> **The problem**:
When you restate the entries that follow, keep every word exactly and drop the pictures.

> **Stored data**:
##############################
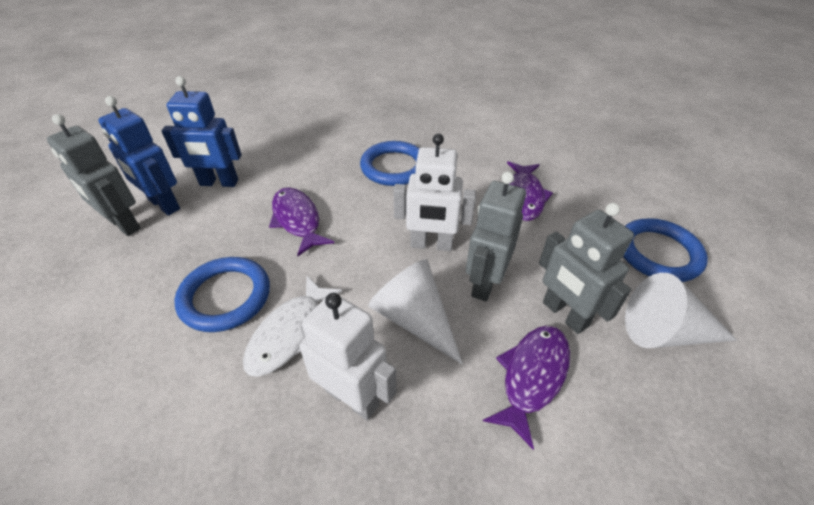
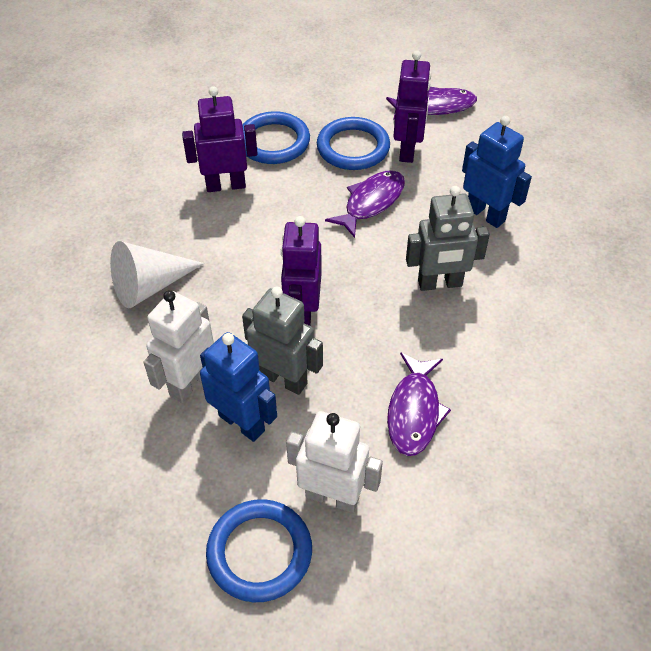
grey robot: 3 -> 2
purple robot: 0 -> 3
white cone: 2 -> 1
white fish: 1 -> 0

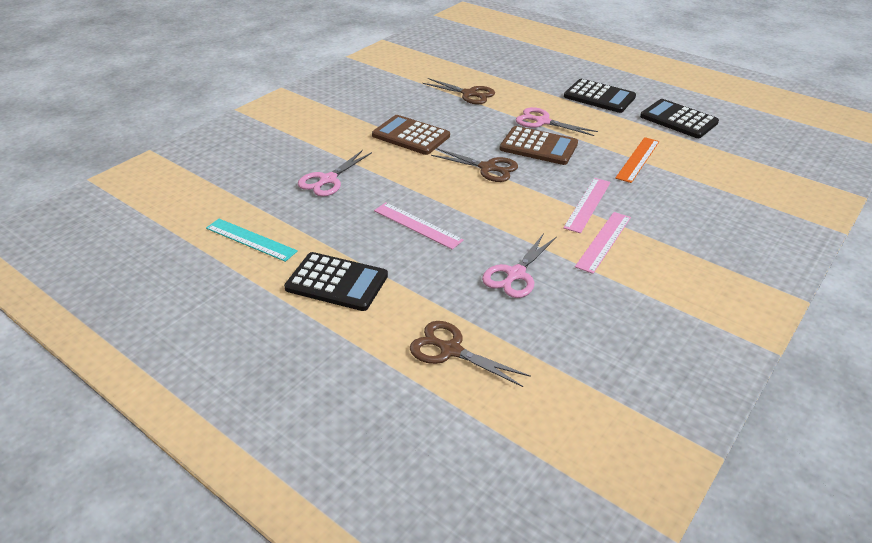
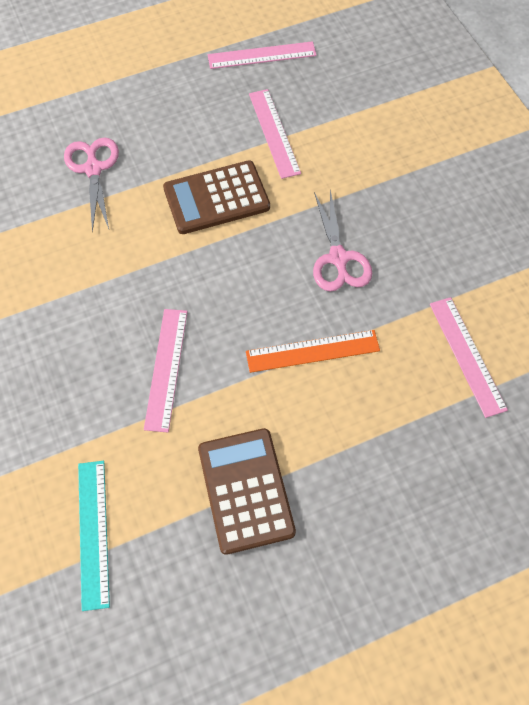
black calculator: 3 -> 0
brown scissors: 3 -> 0
pink ruler: 3 -> 4
pink scissors: 3 -> 2

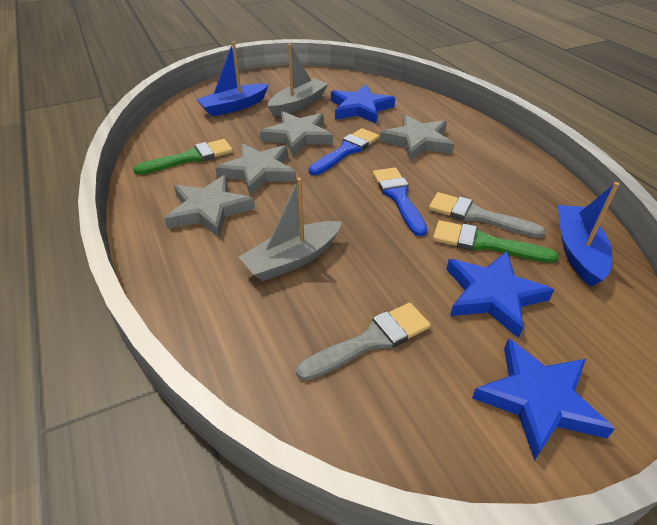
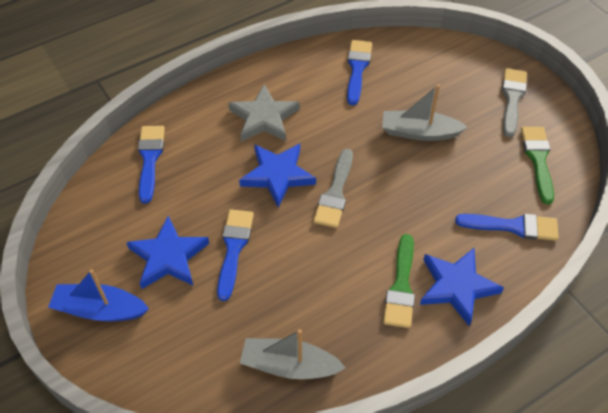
blue boat: 2 -> 1
blue brush: 2 -> 4
grey star: 4 -> 1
##############################
> **Answer space**:
grey robot: 3 -> 2
purple robot: 0 -> 3
white cone: 2 -> 1
white fish: 1 -> 0

black calculator: 3 -> 0
brown scissors: 3 -> 0
pink ruler: 3 -> 4
pink scissors: 3 -> 2

blue boat: 2 -> 1
blue brush: 2 -> 4
grey star: 4 -> 1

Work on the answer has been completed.